◆ **TASK GOAL**: Reproduce the data below exactly. Skip the pictures.

### DATASET RECORDS ###

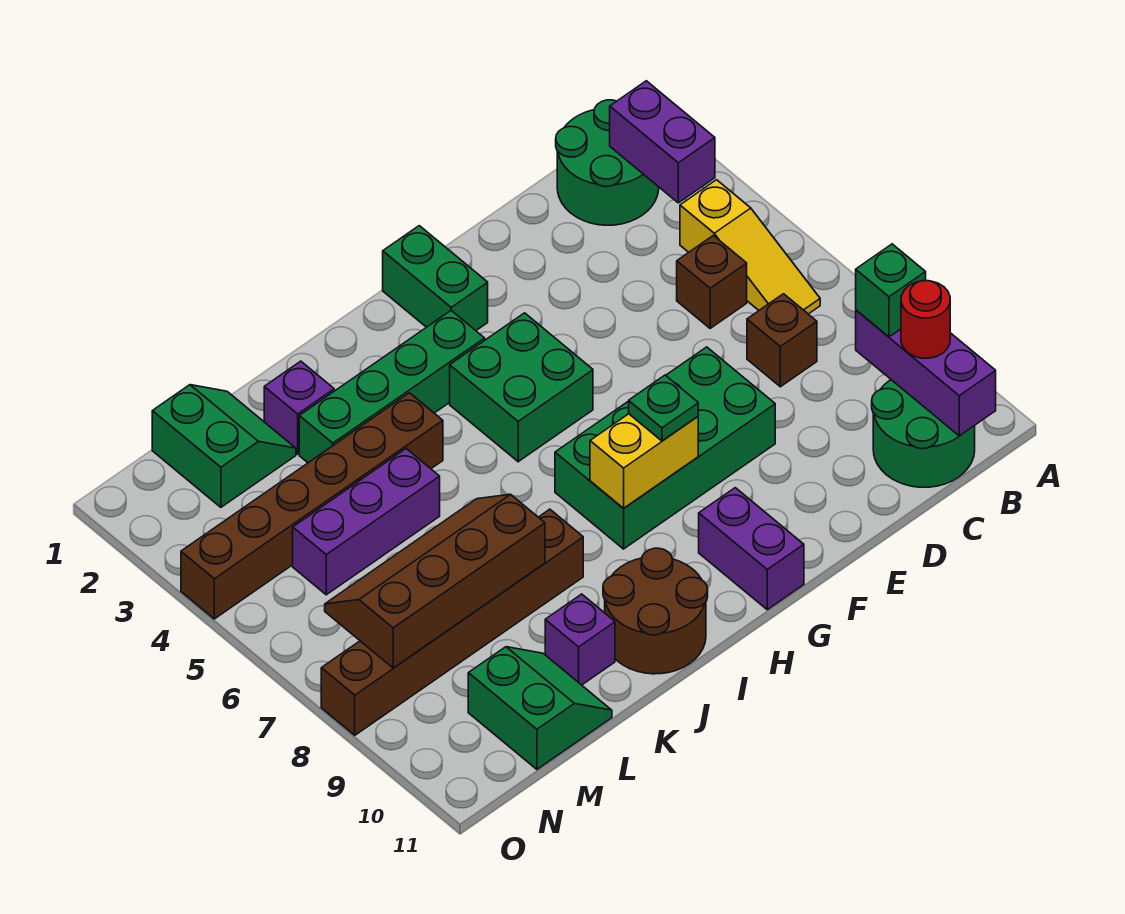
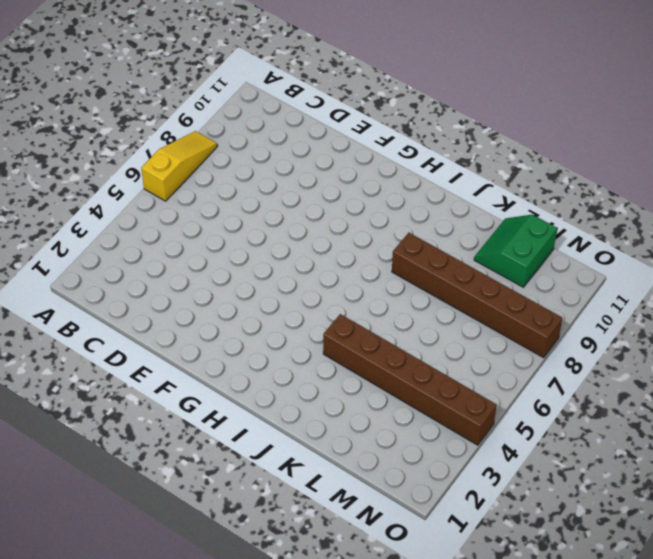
yellow slope A6:A8 level 1 top 6 -> yellow slope B4:B6 level 1 top 4
none -> green round brick B1:C2 level 1
none -> green round brick B10:C11 level 1
none -> brown brick C5 level 1

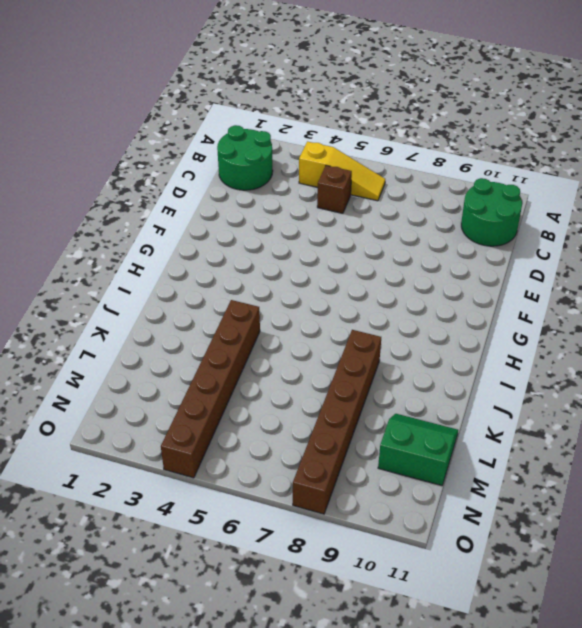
none -> brown brick C7 level 1
none -> green brick E7:H8 level 1
none -> green brick G1:G2 level 1

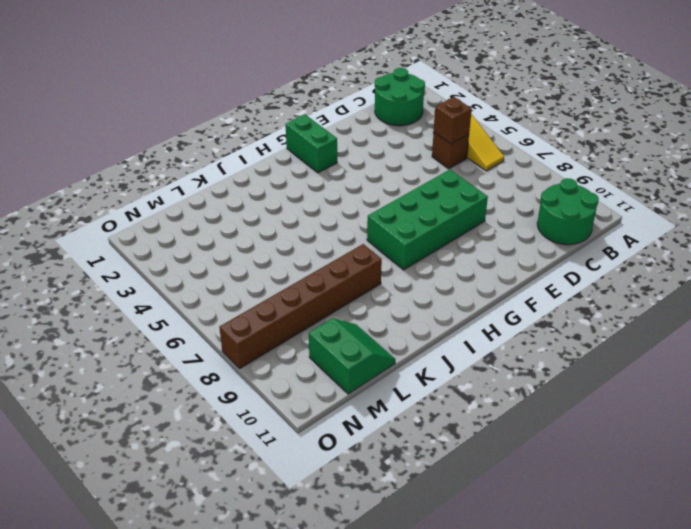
brown brick C5 level 2 -> brown brick C7 level 1
none -> green brick G4:H5 level 1
none -> purple brick G10:G11 level 1
none -> green brick H3:K3 level 1

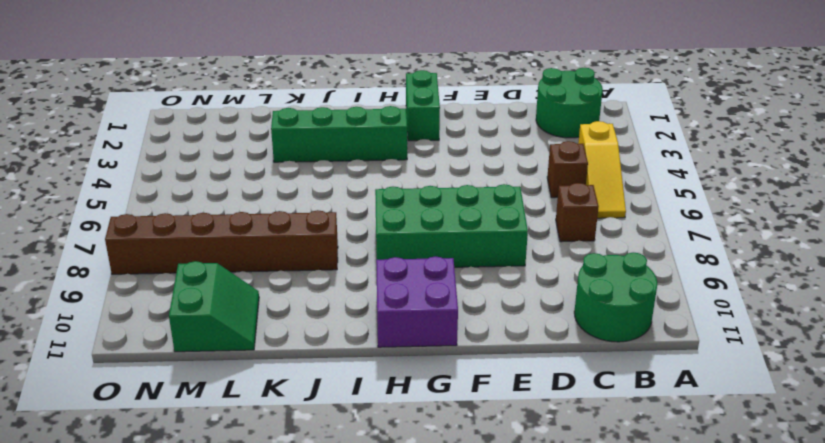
purple brick G10:H11 level 1 -> purple brick G10:G11 level 1
none -> green brick G4:H5 level 1
none -> brown round brick I10:J11 level 1
none -> brown brick J4:O4 level 1

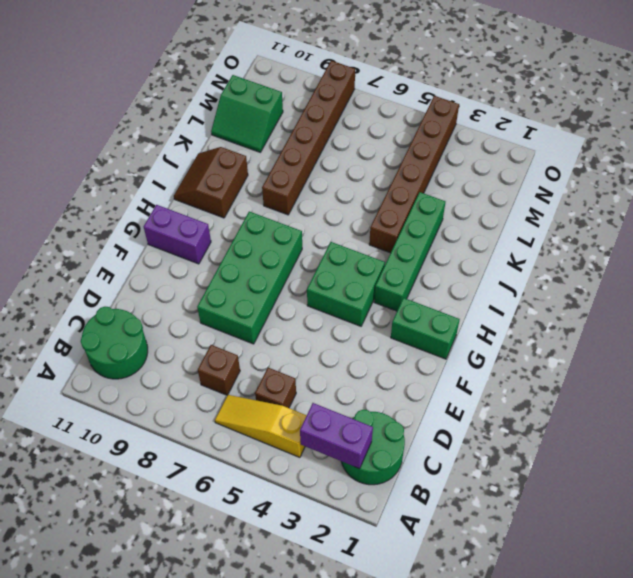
brown slope I10:J11 level 1 top 10 -> brown round brick I10:J11 level 1
none -> purple brick K2 level 1
none -> purple brick K5:M5 level 1
none -> purple brick K10 level 1

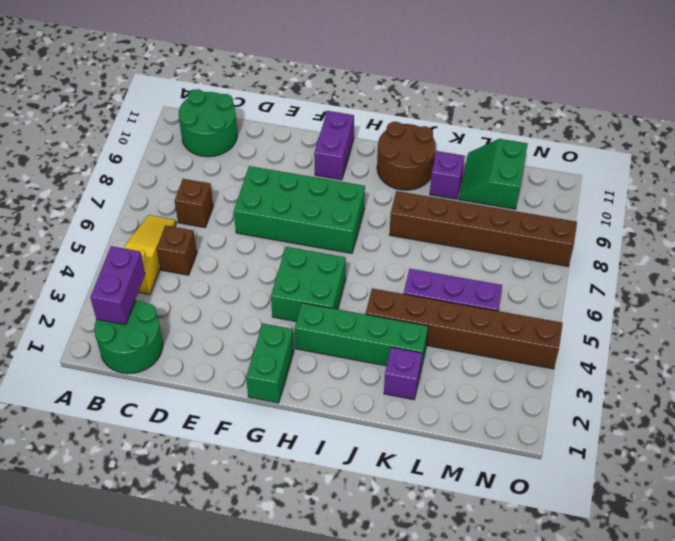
none -> green slope L1:M2 level 1 top M
none -> purple brick B9:B11 level 2
none -> yellow brick G8:H8 level 2

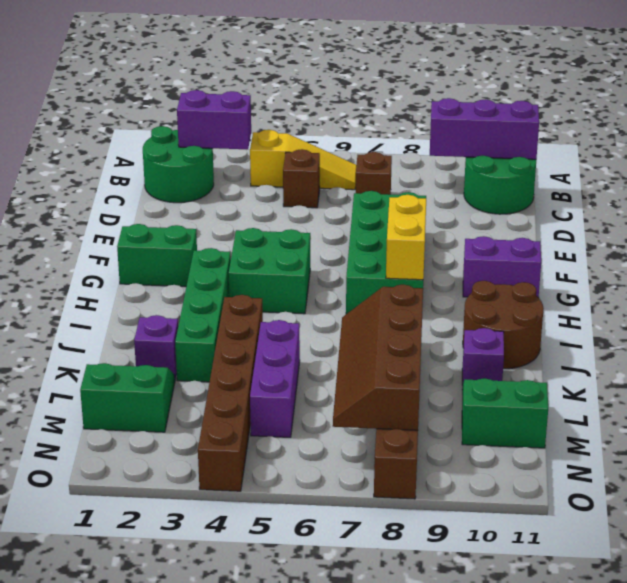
none -> green brick B9 level 3
none -> red round brick B10 level 3
none -> green plate G8 level 3

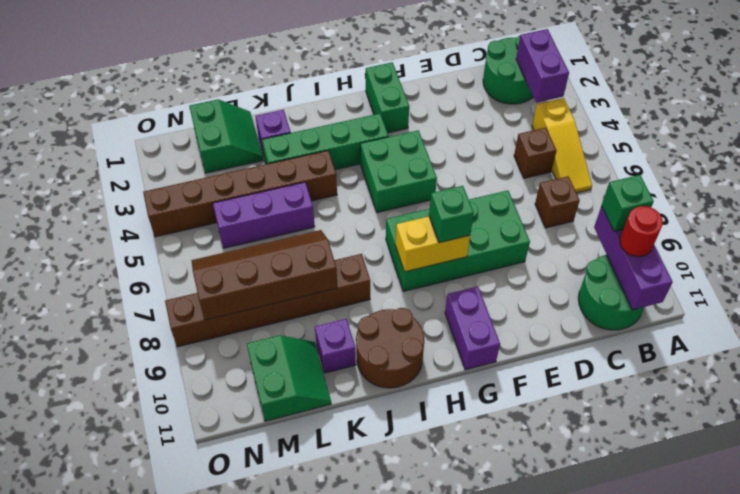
green brick G8 level 3 -> green plate G8 level 3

###

◆ **RESPONSE AREA**:
yellow slope A6:A8 level 1 top 6 -> yellow slope B4:B6 level 1 top 4
none -> green round brick B1:C2 level 1
none -> green round brick B10:C11 level 1
none -> brown brick C5 level 1

none -> brown brick C7 level 1
none -> green brick E7:H8 level 1
none -> green brick G1:G2 level 1

brown brick C5 level 2 -> brown brick C7 level 1
none -> green brick G4:H5 level 1
none -> purple brick G10:G11 level 1
none -> green brick H3:K3 level 1

purple brick G10:H11 level 1 -> purple brick G10:G11 level 1
none -> green brick G4:H5 level 1
none -> brown round brick I10:J11 level 1
none -> brown brick J4:O4 level 1

brown slope I10:J11 level 1 top 10 -> brown round brick I10:J11 level 1
none -> purple brick K2 level 1
none -> purple brick K5:M5 level 1
none -> purple brick K10 level 1

none -> green slope L1:M2 level 1 top M
none -> purple brick B9:B11 level 2
none -> yellow brick G8:H8 level 2

none -> green brick B9 level 3
none -> red round brick B10 level 3
none -> green plate G8 level 3

green brick G8 level 3 -> green plate G8 level 3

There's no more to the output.